> **THE TASK**: Leaving out the pictures, restate each record below word for word.

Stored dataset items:
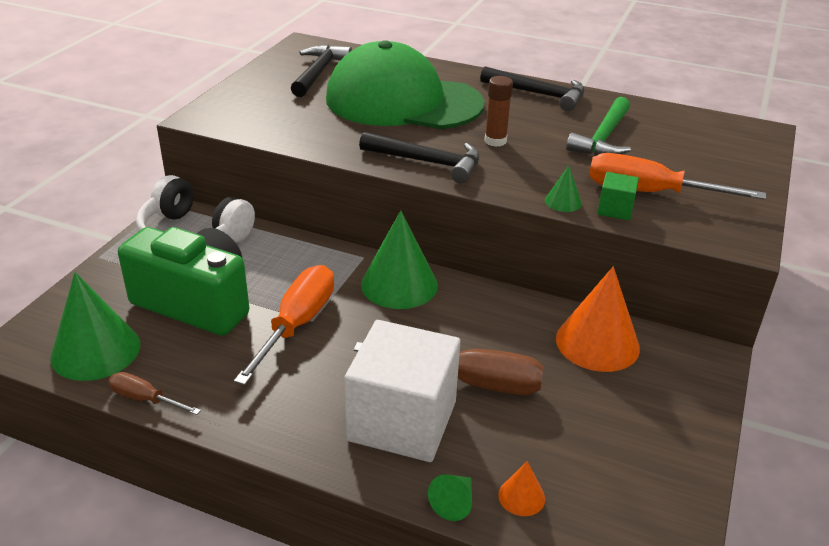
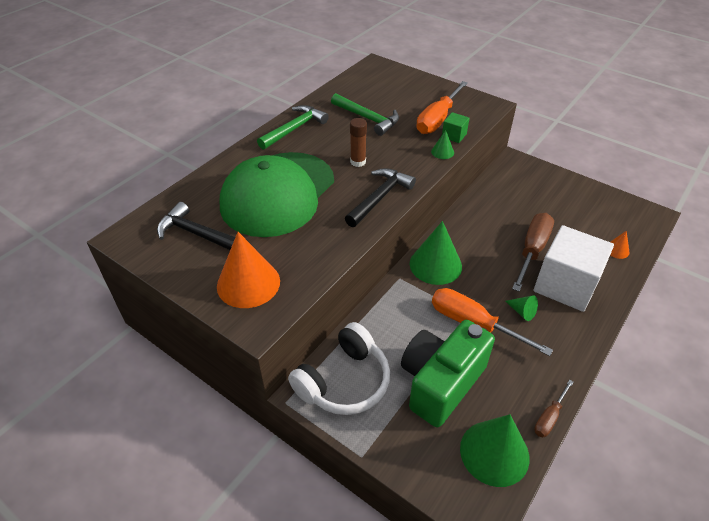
camera: 75 degrees left, 10 degrees up
(454, 503) = (624, 275): green cone -> green cone (522, 312)
(538, 94) = (294, 129): black hammer -> green hammer
(597, 343) = (501, 194): orange cone -> orange cone (248, 283)

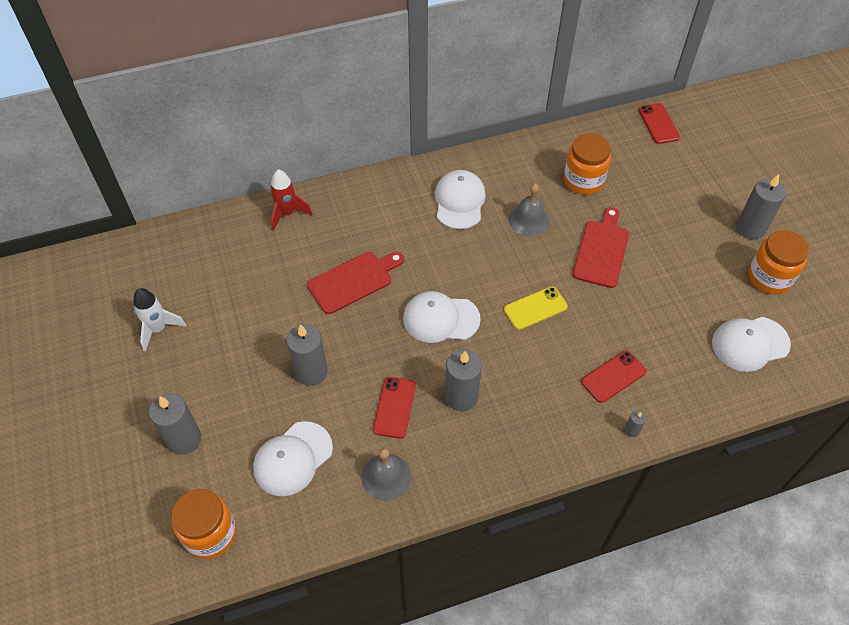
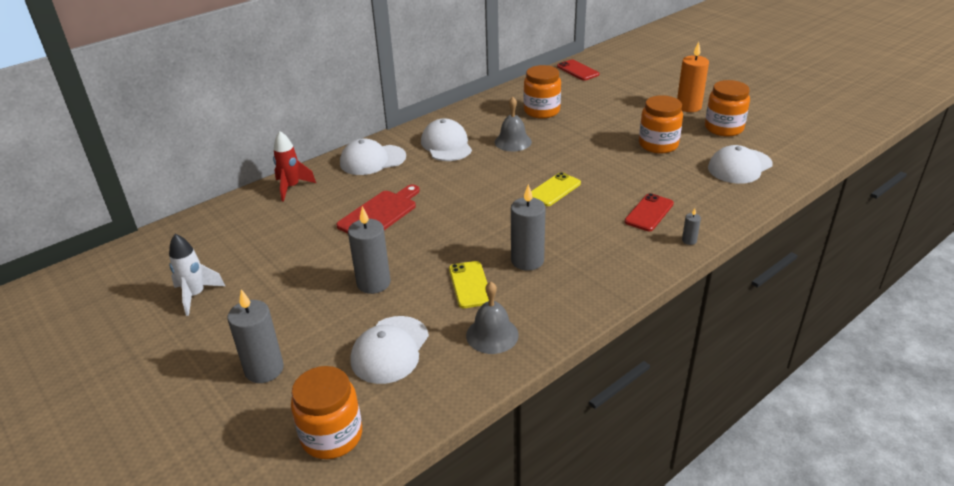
camera: 20 degrees left, 20 degrees down
(394, 407) = (470, 285): red phone -> yellow phone
(440, 319) = (475, 217): white cap -> white cap (372, 160)
(601, 250) = (584, 144): red cutting board -> none
(680, 278) = (658, 145): none -> orange jar
(750, 228) = (688, 107): grey candle -> orange candle

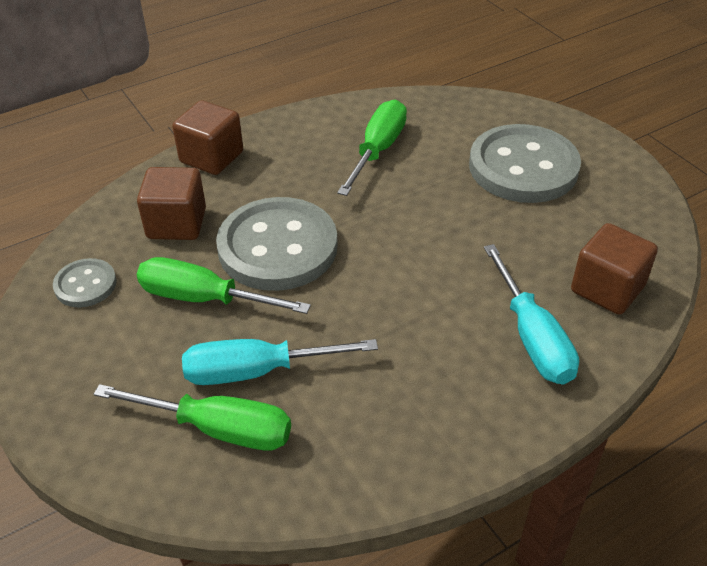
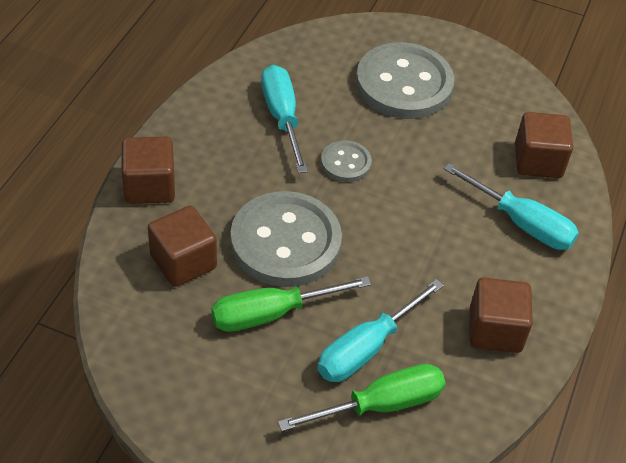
camera: 40 degrees left, 5 degrees up
(85, 285) = (164, 353): grey button -> grey button (345, 163)
(377, 150) = (282, 117): green screwdriver -> turquoise screwdriver
(402, 423) = (495, 330): none -> brown cube

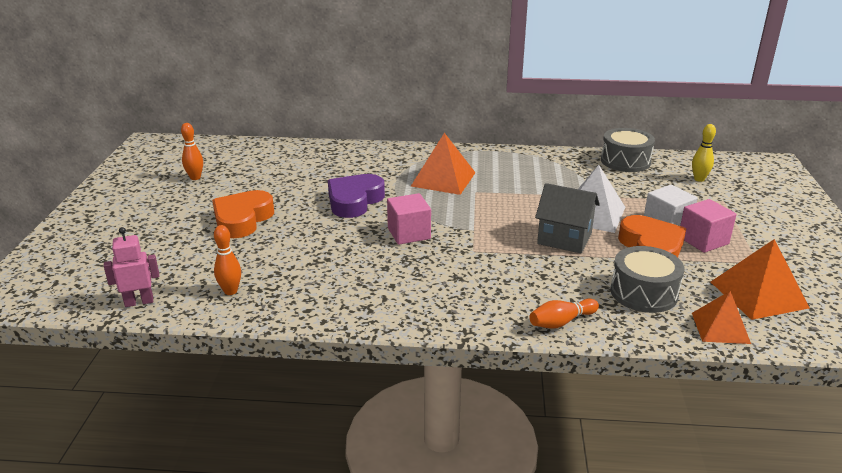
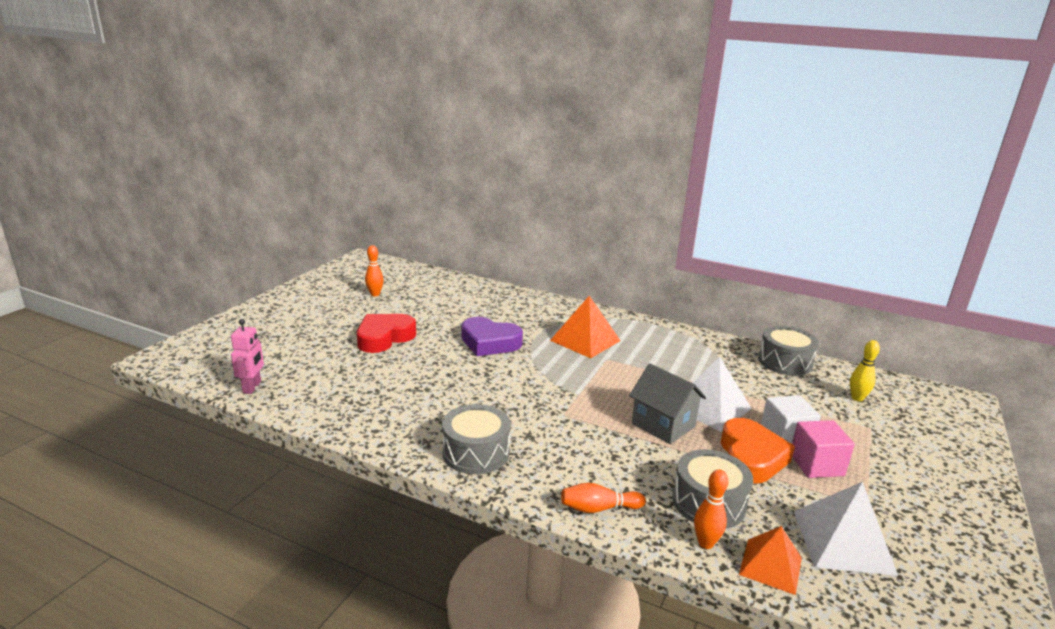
camera: 20 degrees right, 5 degrees down
(139, 302) = (252, 387): pink robot -> pink robot turned 90 degrees clockwise
(230, 291) = (327, 397): orange bowling pin -> orange bowling pin (705, 543)
(242, 219) = (384, 338): orange heart -> red heart
(354, 201) = (489, 342): purple heart -> purple heart turned 120 degrees counterclockwise
(409, 233) = (515, 383): pink cube -> none
(420, 304) = (476, 452): none -> grey drum
(758, 294) = (843, 542): orange pyramid -> white pyramid

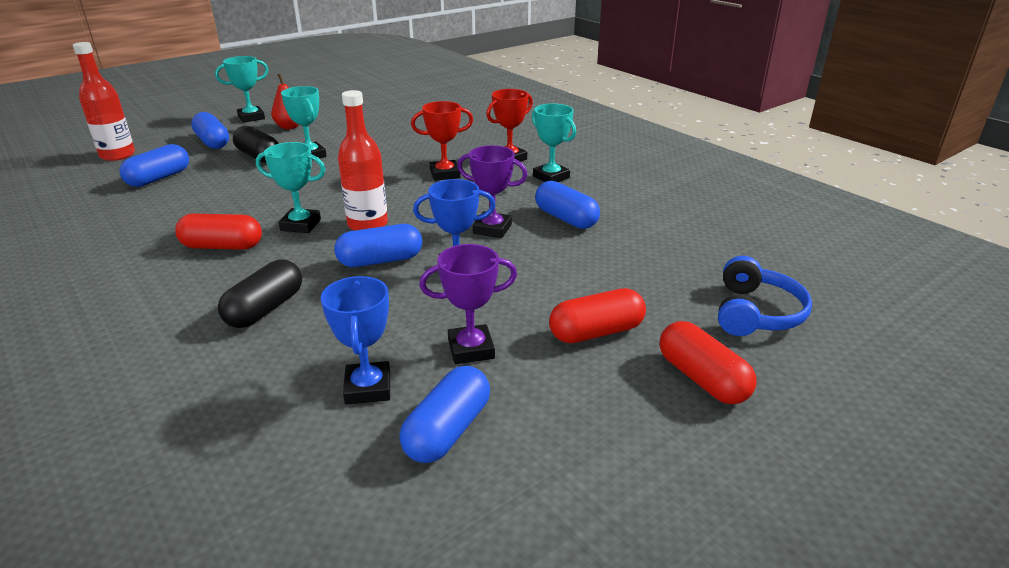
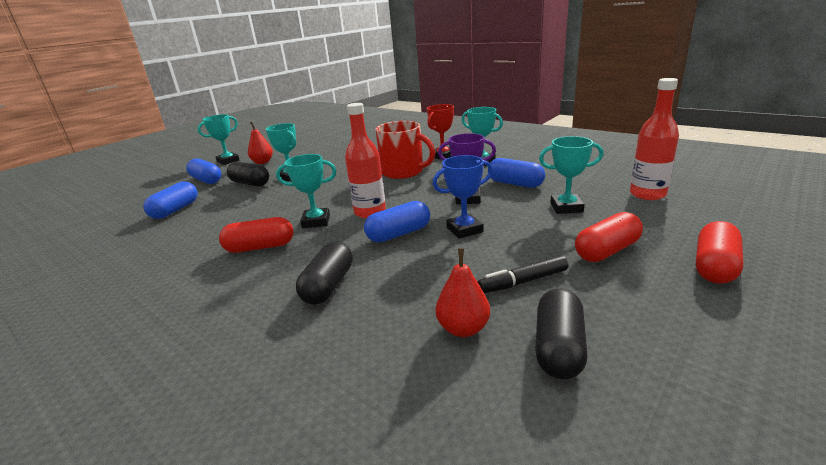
camera: 10 degrees left, 5 degrees down
(117, 155) = (130, 201): red bottle -> red bottle (647, 194)
(368, 388) = (463, 328): blue trophy -> red pear
(445, 174) = (403, 172): red trophy -> red mug
(447, 430) = (558, 348): blue capsule -> black capsule
(471, 349) = (523, 282): purple trophy -> black marker
(599, 265) = (566, 207): none -> turquoise trophy
(702, 378) = (714, 266): red capsule -> red capsule turned 75 degrees clockwise
(756, 313) = (705, 217): blue headphones -> none

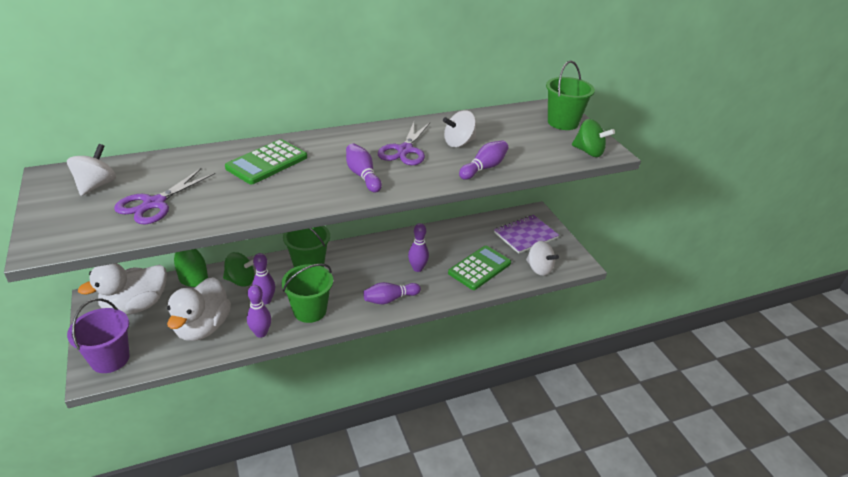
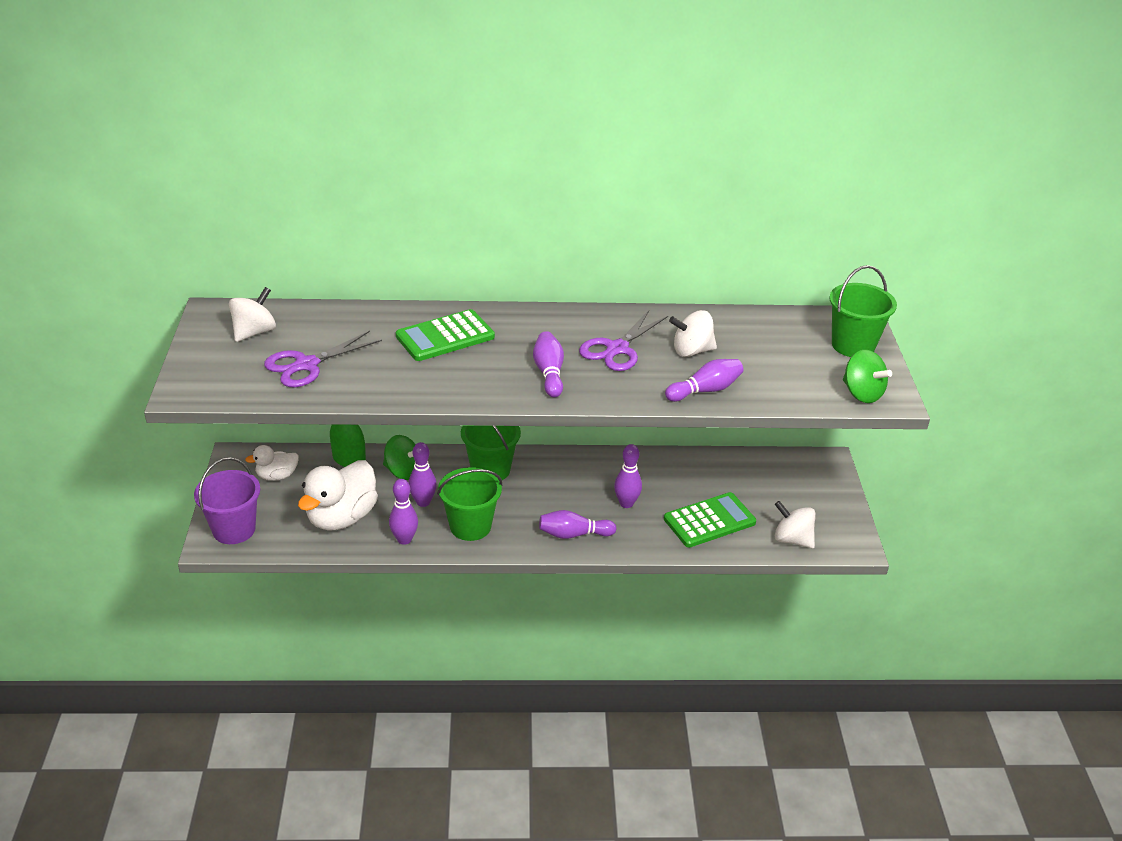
camera: 20 degrees right, 0 degrees up
(136, 306) = (277, 476): white duck -> white duck, size x0.54
(525, 235) = (797, 490): purple notebook -> none
(539, 269) = (792, 539): white spinning top -> white spinning top turned 150 degrees clockwise

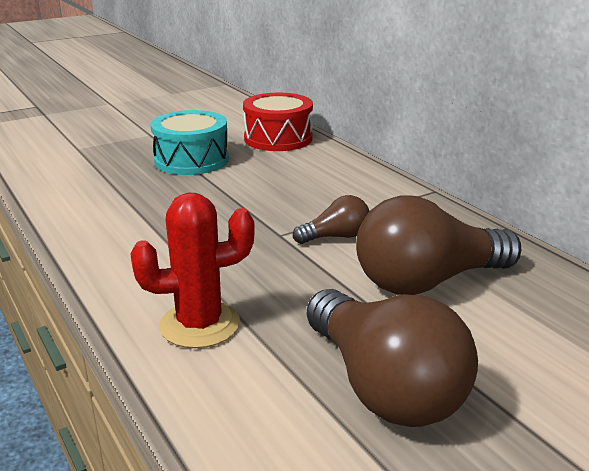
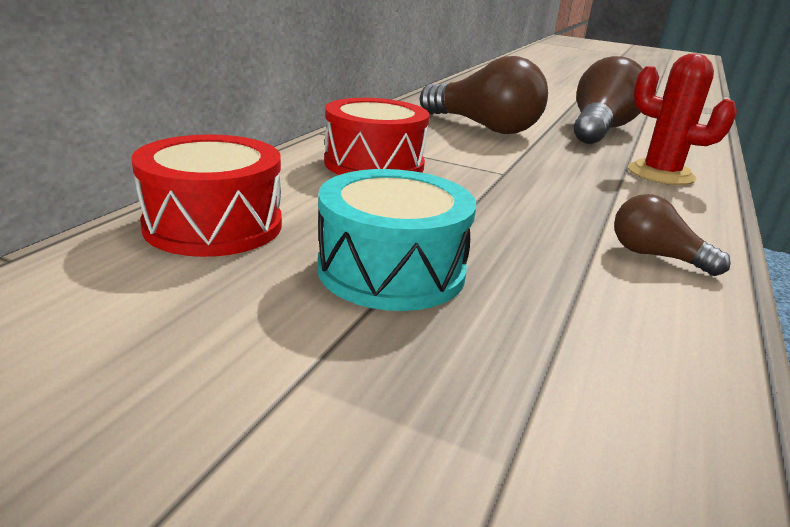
camera: 125 degrees left, 0 degrees up
(336, 237) = (470, 154): brown light bulb -> brown light bulb (656, 256)
(338, 191) = (374, 164): none -> red drum

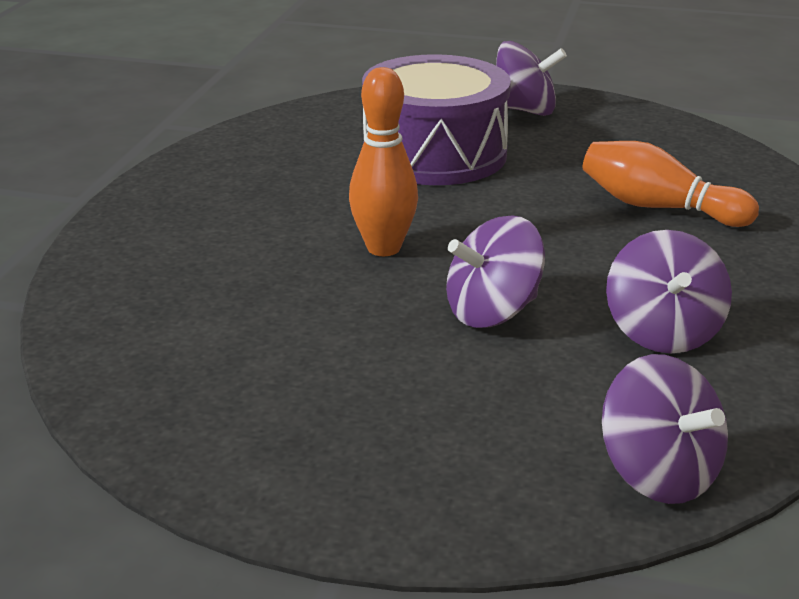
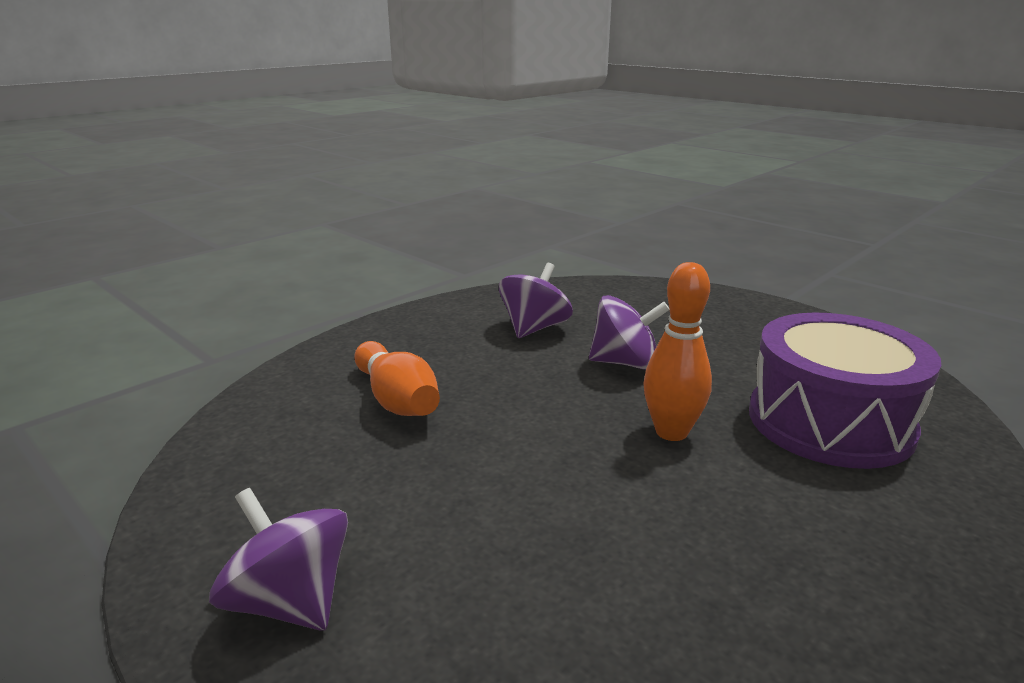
camera: 150 degrees left, 5 degrees down
(435, 154) = (515, 546): purple drum -> purple drum (830, 422)
(658, 474) = (616, 289): purple spinning top -> none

> **ANSWER**:
camera: 75 degrees left, 10 degrees up
(454, 503) = (624, 275): green cone -> green cone (522, 312)
(538, 94) = (294, 129): black hammer -> green hammer
(597, 343) = (501, 194): orange cone -> orange cone (248, 283)

camera: 20 degrees left, 20 degrees down
(394, 407) = (470, 285): red phone -> yellow phone
(440, 319) = (475, 217): white cap -> white cap (372, 160)
(601, 250) = (584, 144): red cutting board -> none
(680, 278) = (658, 145): none -> orange jar
(750, 228) = (688, 107): grey candle -> orange candle

camera: 40 degrees left, 5 degrees up
(85, 285) = (164, 353): grey button -> grey button (345, 163)
(377, 150) = (282, 117): green screwdriver -> turquoise screwdriver
(402, 423) = (495, 330): none -> brown cube

camera: 20 degrees right, 5 degrees down
(139, 302) = (252, 387): pink robot -> pink robot turned 90 degrees clockwise
(230, 291) = (327, 397): orange bowling pin -> orange bowling pin (705, 543)
(242, 219) = (384, 338): orange heart -> red heart
(354, 201) = (489, 342): purple heart -> purple heart turned 120 degrees counterclockwise
(409, 233) = (515, 383): pink cube -> none
(420, 304) = (476, 452): none -> grey drum
(758, 294) = (843, 542): orange pyramid -> white pyramid

camera: 10 degrees left, 5 degrees down
(117, 155) = (130, 201): red bottle -> red bottle (647, 194)
(368, 388) = (463, 328): blue trophy -> red pear
(445, 174) = (403, 172): red trophy -> red mug
(447, 430) = (558, 348): blue capsule -> black capsule
(471, 349) = (523, 282): purple trophy -> black marker
(599, 265) = (566, 207): none -> turquoise trophy
(702, 378) = (714, 266): red capsule -> red capsule turned 75 degrees clockwise
(756, 313) = (705, 217): blue headphones -> none

camera: 20 degrees right, 0 degrees up
(136, 306) = (277, 476): white duck -> white duck, size x0.54
(525, 235) = (797, 490): purple notebook -> none
(539, 269) = (792, 539): white spinning top -> white spinning top turned 150 degrees clockwise

camera: 125 degrees left, 0 degrees up
(336, 237) = (470, 154): brown light bulb -> brown light bulb (656, 256)
(338, 191) = (374, 164): none -> red drum

camera: 150 degrees left, 5 degrees down
(435, 154) = (515, 546): purple drum -> purple drum (830, 422)
(658, 474) = (616, 289): purple spinning top -> none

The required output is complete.